Please report every line from the material that contains the word "mushroom".

DATASET EXCERPT.
○ ○ ○

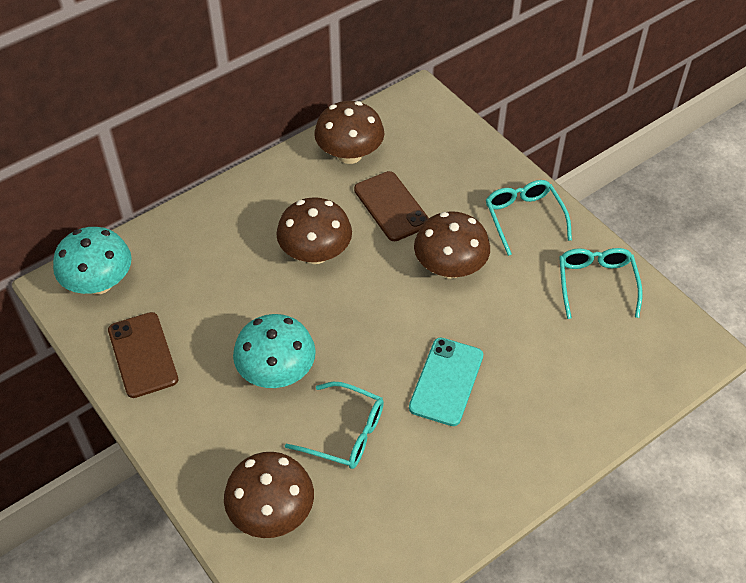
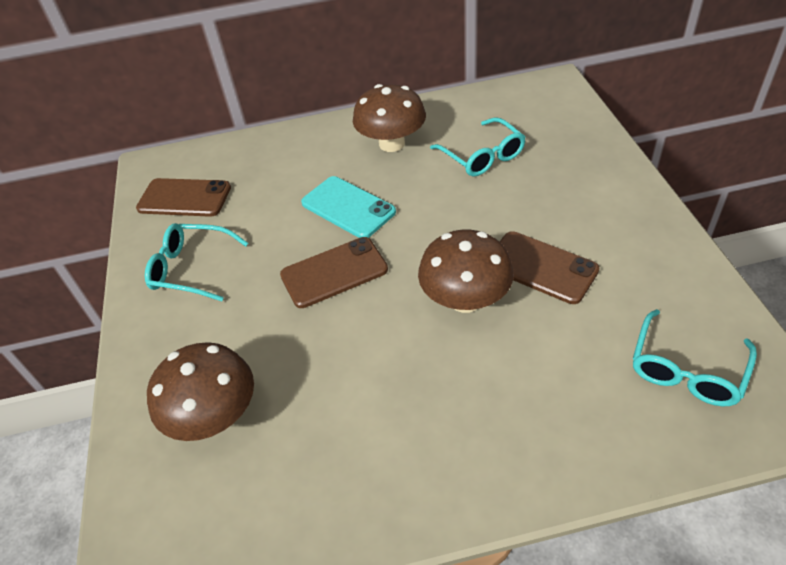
brown mushroom: 4 -> 3
brown phone: 2 -> 3
turquoise mushroom: 2 -> 0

○ ○ ○

EXERCISE OUTPUT.
brown mushroom: 4 -> 3
turquoise mushroom: 2 -> 0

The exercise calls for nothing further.